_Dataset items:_

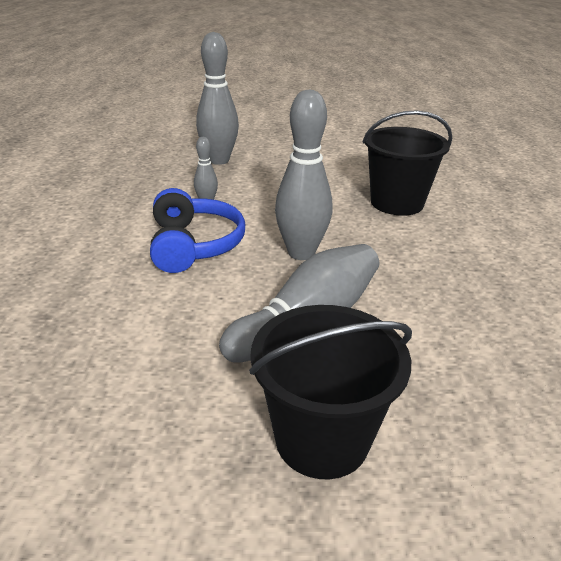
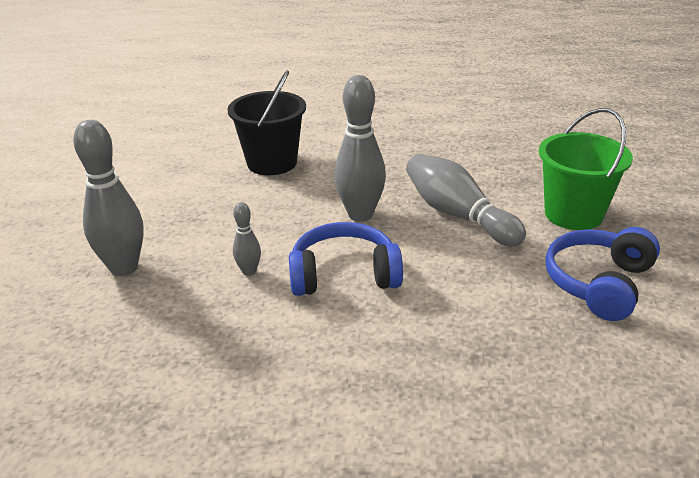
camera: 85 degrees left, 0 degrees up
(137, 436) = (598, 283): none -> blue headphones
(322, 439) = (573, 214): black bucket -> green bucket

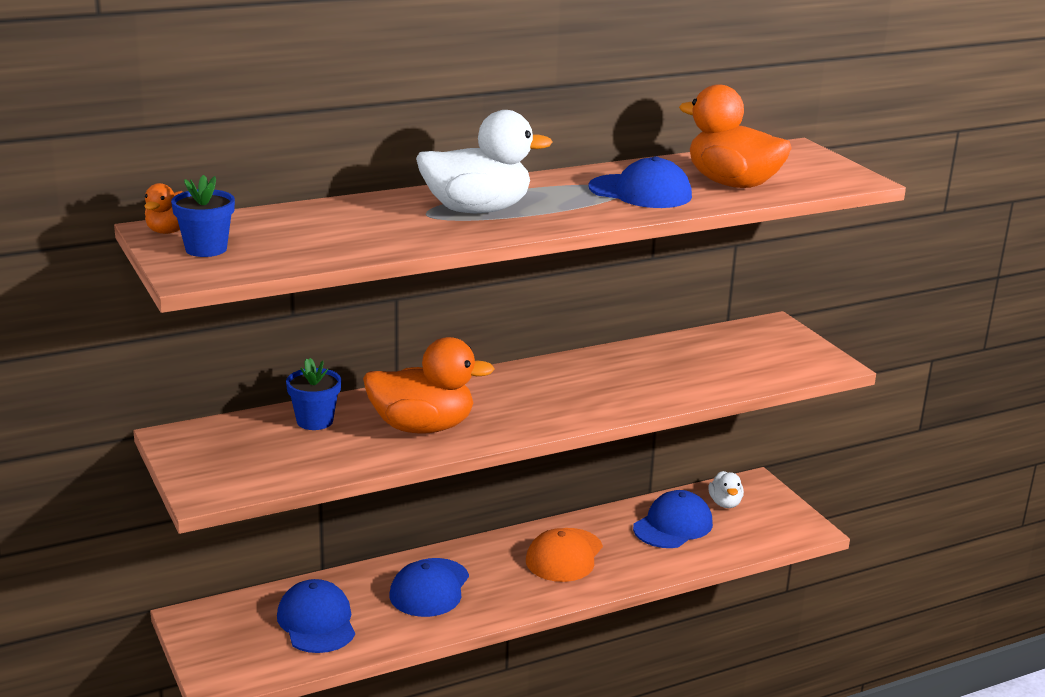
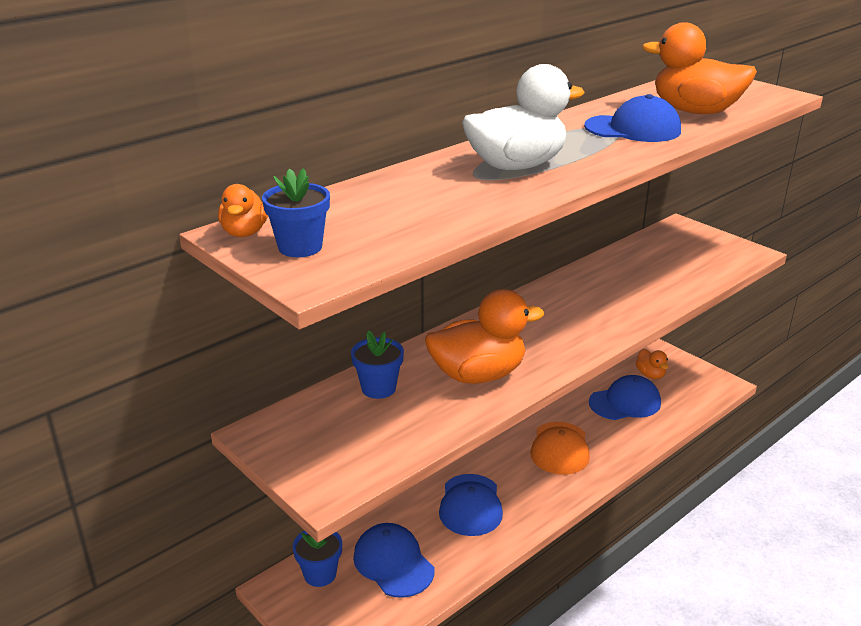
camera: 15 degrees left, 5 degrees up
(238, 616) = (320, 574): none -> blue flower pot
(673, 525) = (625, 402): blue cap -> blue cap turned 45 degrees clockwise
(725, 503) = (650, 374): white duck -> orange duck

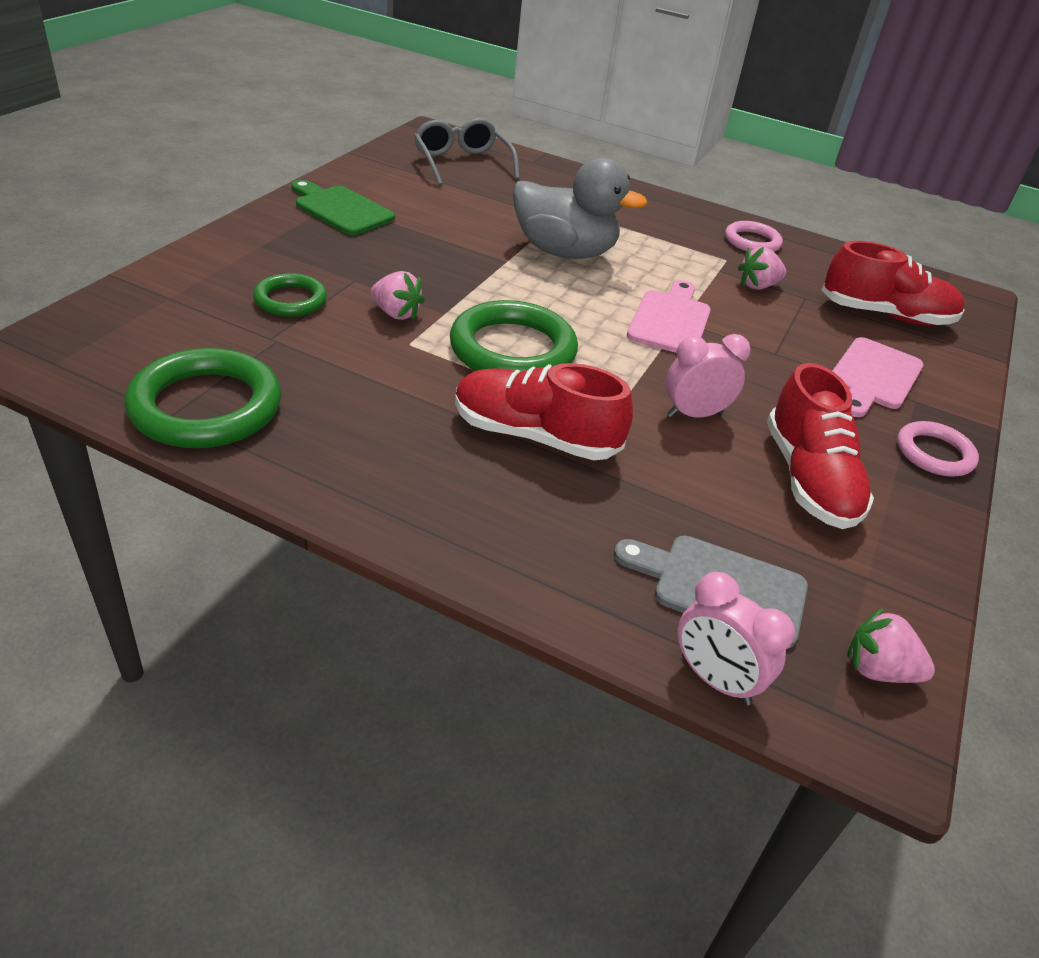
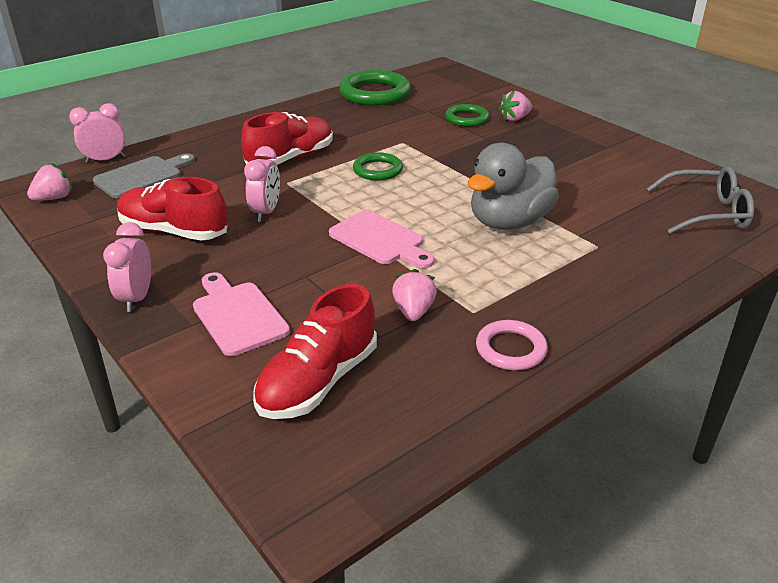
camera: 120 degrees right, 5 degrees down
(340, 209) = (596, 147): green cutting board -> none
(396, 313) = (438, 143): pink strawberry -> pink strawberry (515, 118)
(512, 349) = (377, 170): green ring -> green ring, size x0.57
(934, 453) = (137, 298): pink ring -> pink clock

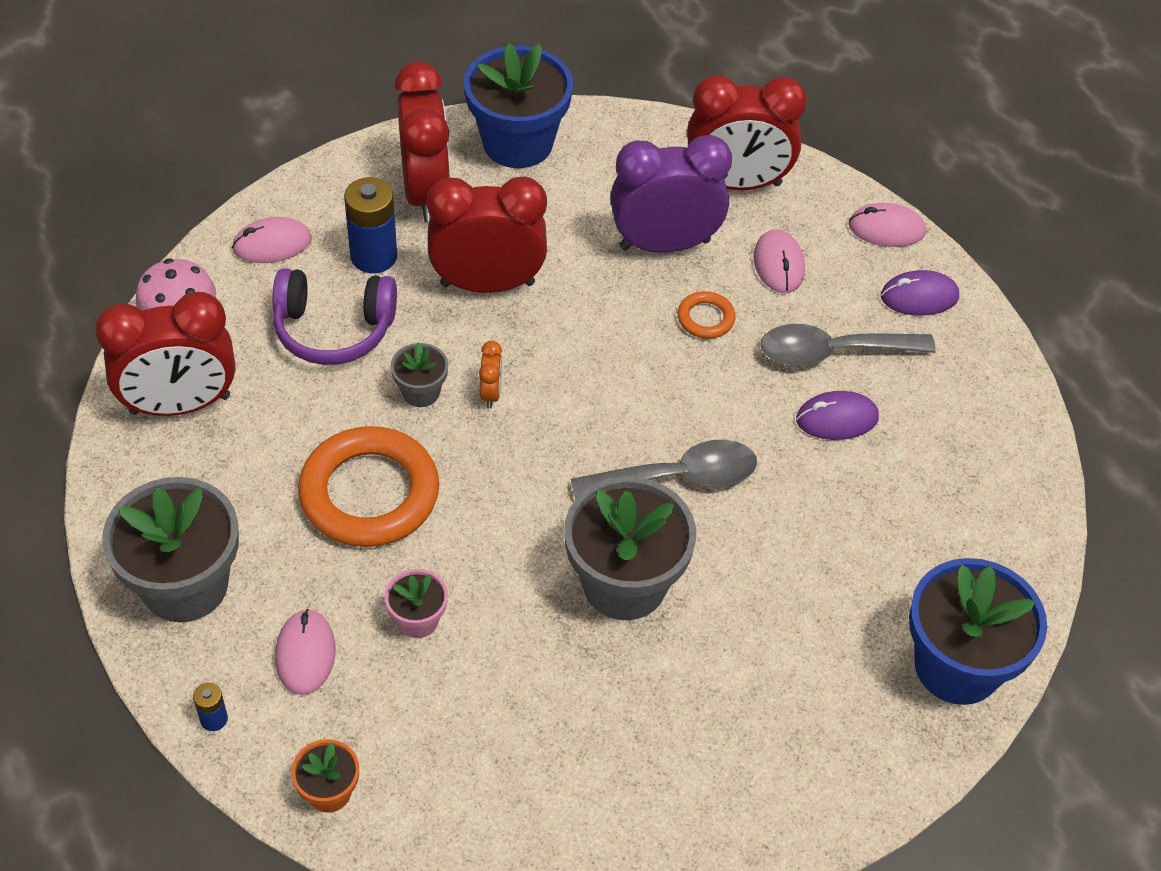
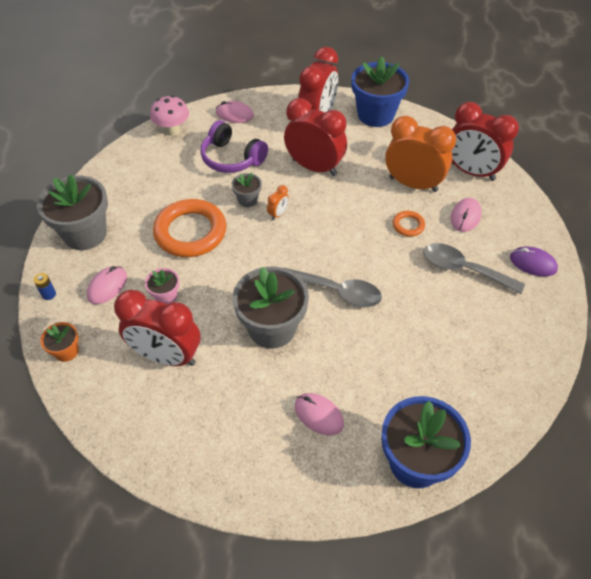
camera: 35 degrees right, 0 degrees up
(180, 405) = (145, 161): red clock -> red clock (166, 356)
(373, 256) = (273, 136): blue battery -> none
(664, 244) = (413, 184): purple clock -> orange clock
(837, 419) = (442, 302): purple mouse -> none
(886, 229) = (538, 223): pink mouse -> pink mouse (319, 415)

_Activity:_ Retype the lines exactly. Begin at the one that holds "(396, 313) = (438, 143): pink", stop at the last line of the entries above, and drop the pictures.

_Exercise answer:_
(396, 313) = (438, 143): pink strawberry -> pink strawberry (515, 118)
(512, 349) = (377, 170): green ring -> green ring, size x0.57
(934, 453) = (137, 298): pink ring -> pink clock

camera: 35 degrees right, 0 degrees up
(180, 405) = (145, 161): red clock -> red clock (166, 356)
(373, 256) = (273, 136): blue battery -> none
(664, 244) = (413, 184): purple clock -> orange clock
(837, 419) = (442, 302): purple mouse -> none
(886, 229) = (538, 223): pink mouse -> pink mouse (319, 415)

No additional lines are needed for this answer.